How to complete this task
Nothing in the entries below may be altered; print them as they stand.

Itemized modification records
Content starts
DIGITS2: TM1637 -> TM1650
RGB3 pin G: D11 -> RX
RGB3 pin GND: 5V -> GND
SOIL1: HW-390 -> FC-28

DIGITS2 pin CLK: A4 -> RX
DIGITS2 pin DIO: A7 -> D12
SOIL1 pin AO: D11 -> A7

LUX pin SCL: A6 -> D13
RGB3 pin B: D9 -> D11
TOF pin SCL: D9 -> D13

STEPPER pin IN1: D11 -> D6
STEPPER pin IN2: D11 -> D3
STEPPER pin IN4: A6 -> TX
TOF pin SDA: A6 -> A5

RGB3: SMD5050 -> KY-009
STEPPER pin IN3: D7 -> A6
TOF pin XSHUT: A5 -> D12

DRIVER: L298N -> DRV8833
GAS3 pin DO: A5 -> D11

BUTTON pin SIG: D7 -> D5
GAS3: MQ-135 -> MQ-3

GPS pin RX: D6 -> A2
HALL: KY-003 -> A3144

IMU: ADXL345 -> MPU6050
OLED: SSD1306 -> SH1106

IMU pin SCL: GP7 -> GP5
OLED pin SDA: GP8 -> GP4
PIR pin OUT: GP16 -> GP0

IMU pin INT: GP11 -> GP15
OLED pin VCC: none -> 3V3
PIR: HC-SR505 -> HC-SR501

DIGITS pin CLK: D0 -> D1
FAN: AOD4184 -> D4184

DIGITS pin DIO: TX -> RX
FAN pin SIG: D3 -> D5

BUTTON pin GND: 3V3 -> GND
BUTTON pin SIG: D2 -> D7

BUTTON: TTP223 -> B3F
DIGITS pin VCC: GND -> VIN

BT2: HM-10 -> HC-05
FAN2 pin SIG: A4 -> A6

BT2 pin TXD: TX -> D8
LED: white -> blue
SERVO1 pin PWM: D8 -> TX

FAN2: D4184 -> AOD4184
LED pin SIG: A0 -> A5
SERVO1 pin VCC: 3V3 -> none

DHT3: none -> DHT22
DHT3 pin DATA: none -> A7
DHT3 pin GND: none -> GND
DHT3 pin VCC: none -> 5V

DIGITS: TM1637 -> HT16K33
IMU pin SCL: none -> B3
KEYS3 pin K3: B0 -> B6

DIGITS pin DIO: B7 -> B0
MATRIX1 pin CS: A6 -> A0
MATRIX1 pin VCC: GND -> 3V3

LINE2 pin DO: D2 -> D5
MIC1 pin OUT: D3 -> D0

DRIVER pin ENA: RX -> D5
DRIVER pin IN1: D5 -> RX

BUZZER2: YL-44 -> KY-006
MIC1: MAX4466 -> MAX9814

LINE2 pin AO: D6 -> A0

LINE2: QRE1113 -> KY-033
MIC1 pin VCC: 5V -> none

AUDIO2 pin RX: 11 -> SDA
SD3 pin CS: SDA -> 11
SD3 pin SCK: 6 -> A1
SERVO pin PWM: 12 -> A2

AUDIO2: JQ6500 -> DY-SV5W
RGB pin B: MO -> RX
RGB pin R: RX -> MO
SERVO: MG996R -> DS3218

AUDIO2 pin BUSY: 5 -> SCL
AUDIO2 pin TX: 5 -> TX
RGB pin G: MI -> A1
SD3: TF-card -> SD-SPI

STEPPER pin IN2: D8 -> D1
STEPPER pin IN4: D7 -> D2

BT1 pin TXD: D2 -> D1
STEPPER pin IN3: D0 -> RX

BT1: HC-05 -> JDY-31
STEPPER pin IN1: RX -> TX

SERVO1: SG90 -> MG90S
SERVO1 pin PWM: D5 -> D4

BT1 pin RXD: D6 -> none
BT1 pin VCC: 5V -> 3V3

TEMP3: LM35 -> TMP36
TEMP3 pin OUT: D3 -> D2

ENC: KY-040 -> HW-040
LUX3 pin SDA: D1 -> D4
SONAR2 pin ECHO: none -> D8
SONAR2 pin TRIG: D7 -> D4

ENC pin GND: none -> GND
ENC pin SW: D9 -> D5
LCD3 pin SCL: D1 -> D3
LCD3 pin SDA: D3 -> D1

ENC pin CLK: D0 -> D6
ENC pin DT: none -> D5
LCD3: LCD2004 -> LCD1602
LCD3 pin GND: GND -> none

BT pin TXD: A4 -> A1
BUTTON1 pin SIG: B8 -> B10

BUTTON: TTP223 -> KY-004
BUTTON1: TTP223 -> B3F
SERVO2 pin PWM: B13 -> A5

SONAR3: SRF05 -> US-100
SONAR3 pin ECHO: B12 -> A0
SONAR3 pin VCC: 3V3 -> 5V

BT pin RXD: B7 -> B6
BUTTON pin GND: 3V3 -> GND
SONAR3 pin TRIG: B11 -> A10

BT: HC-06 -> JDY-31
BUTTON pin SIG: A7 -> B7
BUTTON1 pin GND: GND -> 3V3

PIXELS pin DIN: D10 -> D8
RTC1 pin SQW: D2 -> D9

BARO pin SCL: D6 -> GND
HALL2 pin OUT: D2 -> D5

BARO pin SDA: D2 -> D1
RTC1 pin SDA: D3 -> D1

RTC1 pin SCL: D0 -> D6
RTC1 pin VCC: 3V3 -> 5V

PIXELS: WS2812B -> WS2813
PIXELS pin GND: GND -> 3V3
Content ends
Task output
DIGITS2: TM1637 -> TM1650
RGB3 pin G: D11 -> RX
RGB3 pin GND: 5V -> GND
SOIL1: HW-390 -> FC-28

DIGITS2 pin CLK: A4 -> RX
DIGITS2 pin DIO: A7 -> D12
SOIL1 pin AO: D11 -> A7

LUX pin SCL: A6 -> D13
RGB3 pin B: D9 -> D11
TOF pin SCL: D9 -> D13

STEPPER pin IN1: D11 -> D6
STEPPER pin IN2: D11 -> D3
STEPPER pin IN4: A6 -> TX
TOF pin SDA: A6 -> A5

RGB3: SMD5050 -> KY-009
STEPPER pin IN3: D7 -> A6
TOF pin XSHUT: A5 -> D12

DRIVER: L298N -> DRV8833
GAS3 pin DO: A5 -> D11

BUTTON pin SIG: D7 -> D5
GAS3: MQ-135 -> MQ-3

GPS pin RX: D6 -> A2
HALL: KY-003 -> A3144

IMU: ADXL345 -> MPU6050
OLED: SSD1306 -> SH1106

IMU pin SCL: GP7 -> GP5
OLED pin SDA: GP8 -> GP4
PIR pin OUT: GP16 -> GP0

IMU pin INT: GP11 -> GP15
OLED pin VCC: none -> 3V3
PIR: HC-SR505 -> HC-SR501

DIGITS pin CLK: D0 -> D1
FAN: AOD4184 -> D4184

DIGITS pin DIO: TX -> RX
FAN pin SIG: D3 -> D5

BUTTON pin GND: 3V3 -> GND
BUTTON pin SIG: D2 -> D7

BUTTON: TTP223 -> B3F
DIGITS pin VCC: GND -> VIN

BT2: HM-10 -> HC-05
FAN2 pin SIG: A4 -> A6

BT2 pin TXD: TX -> D8
LED: white -> blue
SERVO1 pin PWM: D8 -> TX

FAN2: D4184 -> AOD4184
LED pin SIG: A0 -> A5
SERVO1 pin VCC: 3V3 -> none

DHT3: none -> DHT22
DHT3 pin DATA: none -> A7
DHT3 pin GND: none -> GND
DHT3 pin VCC: none -> 5V

DIGITS: TM1637 -> HT16K33
IMU pin SCL: none -> B3
KEYS3 pin K3: B0 -> B6

DIGITS pin DIO: B7 -> B0
MATRIX1 pin CS: A6 -> A0
MATRIX1 pin VCC: GND -> 3V3

LINE2 pin DO: D2 -> D5
MIC1 pin OUT: D3 -> D0

DRIVER pin ENA: RX -> D5
DRIVER pin IN1: D5 -> RX

BUZZER2: YL-44 -> KY-006
MIC1: MAX4466 -> MAX9814

LINE2 pin AO: D6 -> A0

LINE2: QRE1113 -> KY-033
MIC1 pin VCC: 5V -> none

AUDIO2 pin RX: 11 -> SDA
SD3 pin CS: SDA -> 11
SD3 pin SCK: 6 -> A1
SERVO pin PWM: 12 -> A2

AUDIO2: JQ6500 -> DY-SV5W
RGB pin B: MO -> RX
RGB pin R: RX -> MO
SERVO: MG996R -> DS3218

AUDIO2 pin BUSY: 5 -> SCL
AUDIO2 pin TX: 5 -> TX
RGB pin G: MI -> A1
SD3: TF-card -> SD-SPI

STEPPER pin IN2: D8 -> D1
STEPPER pin IN4: D7 -> D2

BT1 pin TXD: D2 -> D1
STEPPER pin IN3: D0 -> RX

BT1: HC-05 -> JDY-31
STEPPER pin IN1: RX -> TX

SERVO1: SG90 -> MG90S
SERVO1 pin PWM: D5 -> D4

BT1 pin RXD: D6 -> none
BT1 pin VCC: 5V -> 3V3

TEMP3: LM35 -> TMP36
TEMP3 pin OUT: D3 -> D2

ENC: KY-040 -> HW-040
LUX3 pin SDA: D1 -> D4
SONAR2 pin ECHO: none -> D8
SONAR2 pin TRIG: D7 -> D4

ENC pin GND: none -> GND
ENC pin SW: D9 -> D5
LCD3 pin SCL: D1 -> D3
LCD3 pin SDA: D3 -> D1

ENC pin CLK: D0 -> D6
ENC pin DT: none -> D5
LCD3: LCD2004 -> LCD1602
LCD3 pin GND: GND -> none

BT pin TXD: A4 -> A1
BUTTON1 pin SIG: B8 -> B10

BUTTON: TTP223 -> KY-004
BUTTON1: TTP223 -> B3F
SERVO2 pin PWM: B13 -> A5

SONAR3: SRF05 -> US-100
SONAR3 pin ECHO: B12 -> A0
SONAR3 pin VCC: 3V3 -> 5V

BT pin RXD: B7 -> B6
BUTTON pin GND: 3V3 -> GND
SONAR3 pin TRIG: B11 -> A10

BT: HC-06 -> JDY-31
BUTTON pin SIG: A7 -> B7
BUTTON1 pin GND: GND -> 3V3

PIXELS pin DIN: D10 -> D8
RTC1 pin SQW: D2 -> D9

BARO pin SCL: D6 -> GND
HALL2 pin OUT: D2 -> D5

BARO pin SDA: D2 -> D1
RTC1 pin SDA: D3 -> D1

RTC1 pin SCL: D0 -> D6
RTC1 pin VCC: 3V3 -> 5V

PIXELS: WS2812B -> WS2813
PIXELS pin GND: GND -> 3V3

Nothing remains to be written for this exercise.